• What you should do:
Your job is to return the whole listing unchanged while skipping its images.

• Dataset content:
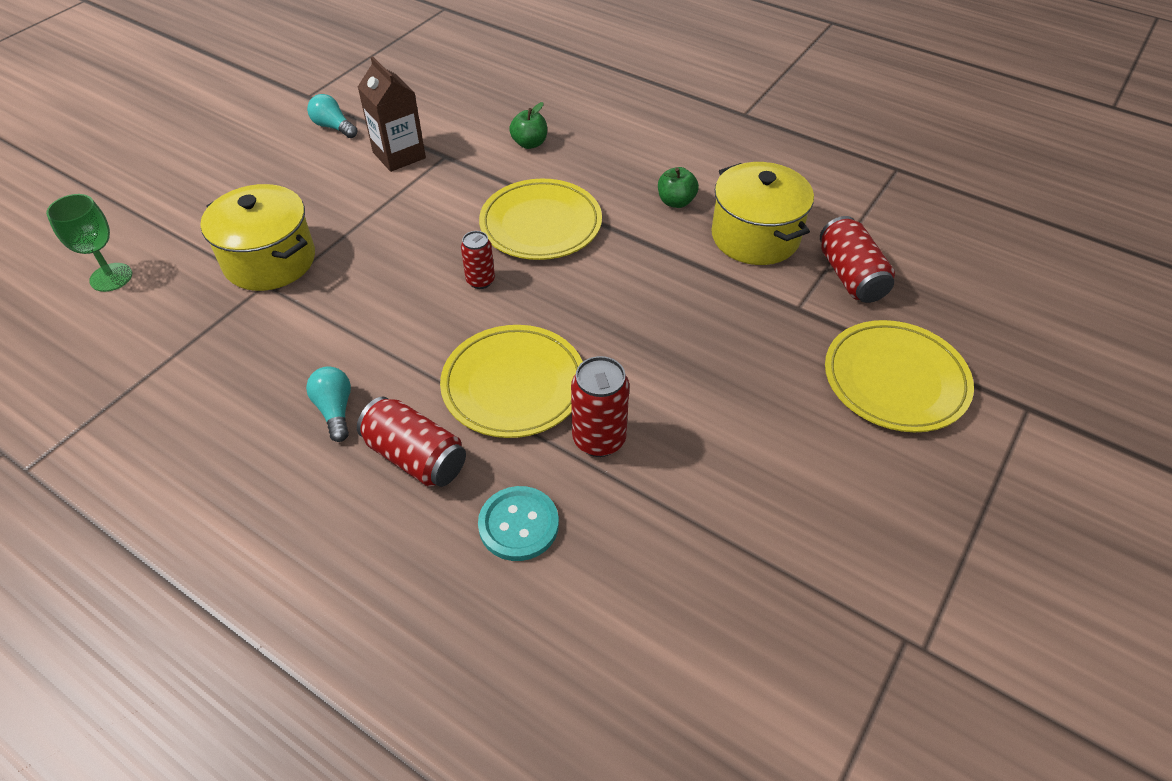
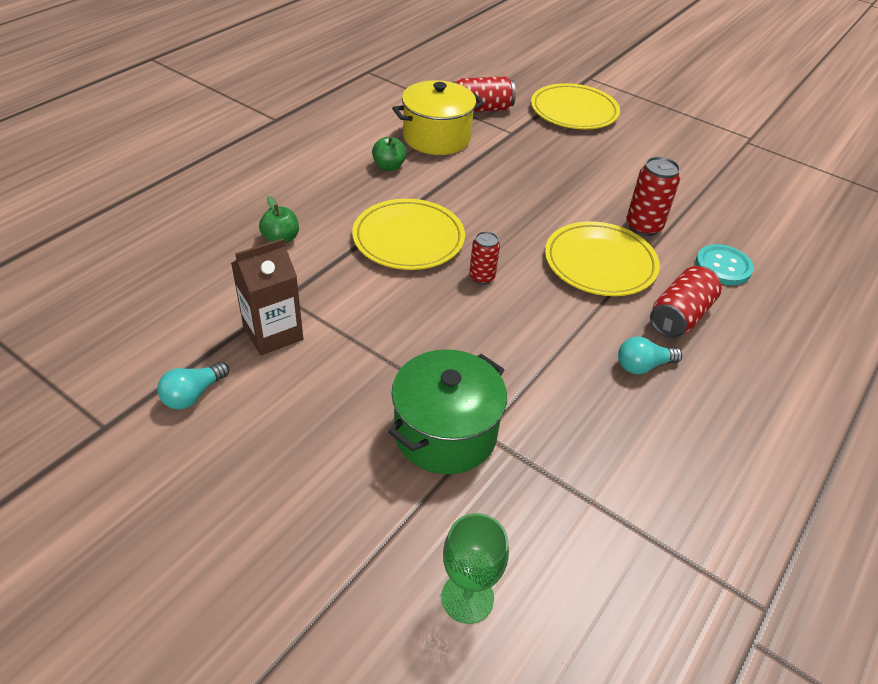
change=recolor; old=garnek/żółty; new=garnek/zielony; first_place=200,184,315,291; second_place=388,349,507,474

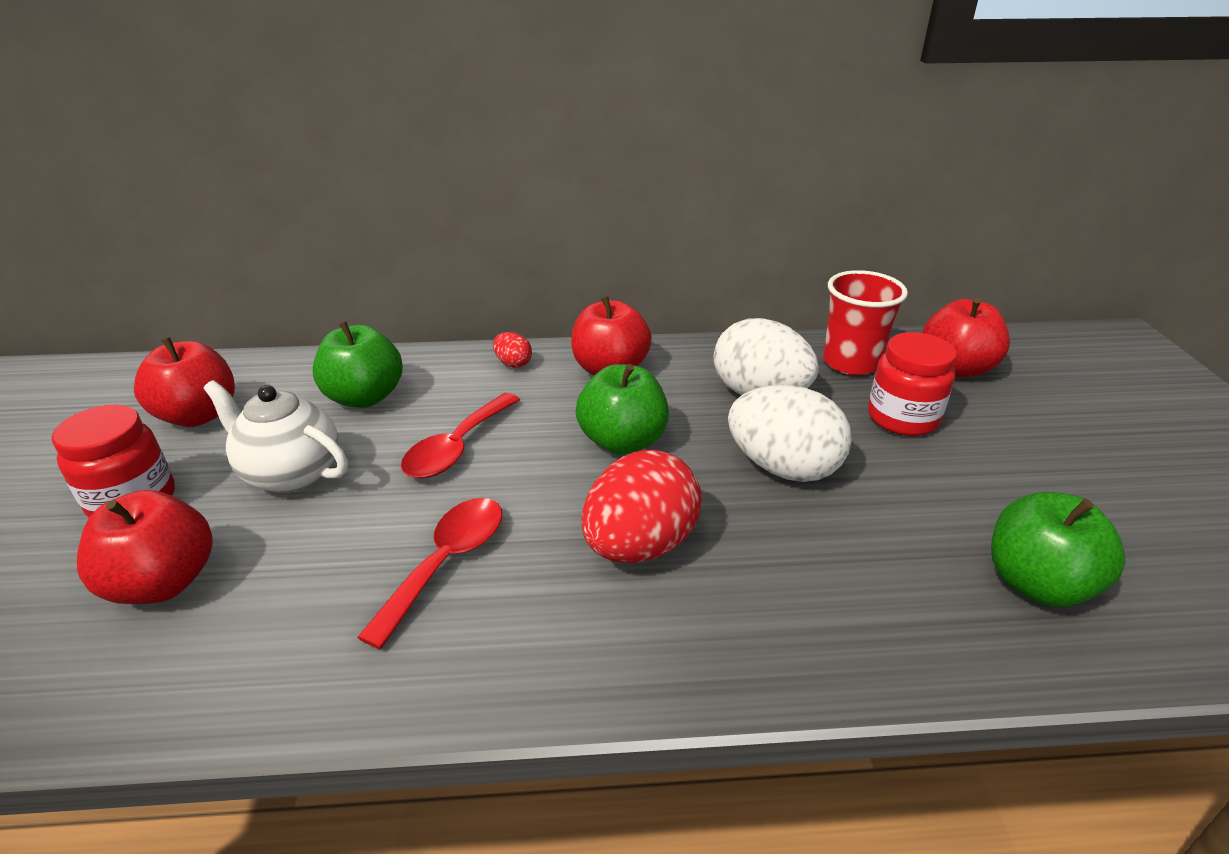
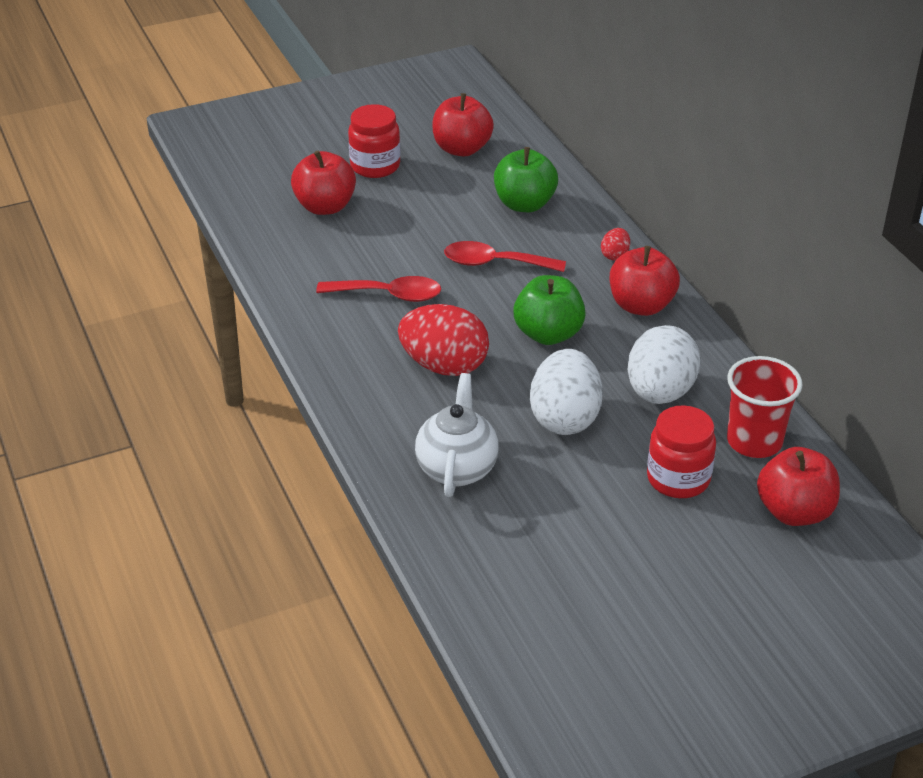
change=move; old=imbryk/biały; first_place=203,380,348,493; second_place=415,373,499,497
change=delete; old=jabłko/zielony; first_place=991,492,1126,607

• Solution to the exercise:
change=recolor; old=garnek/żółty; new=garnek/zielony; first_place=200,184,315,291; second_place=388,349,507,474

change=move; old=imbryk/biały; first_place=203,380,348,493; second_place=415,373,499,497
change=delete; old=jabłko/zielony; first_place=991,492,1126,607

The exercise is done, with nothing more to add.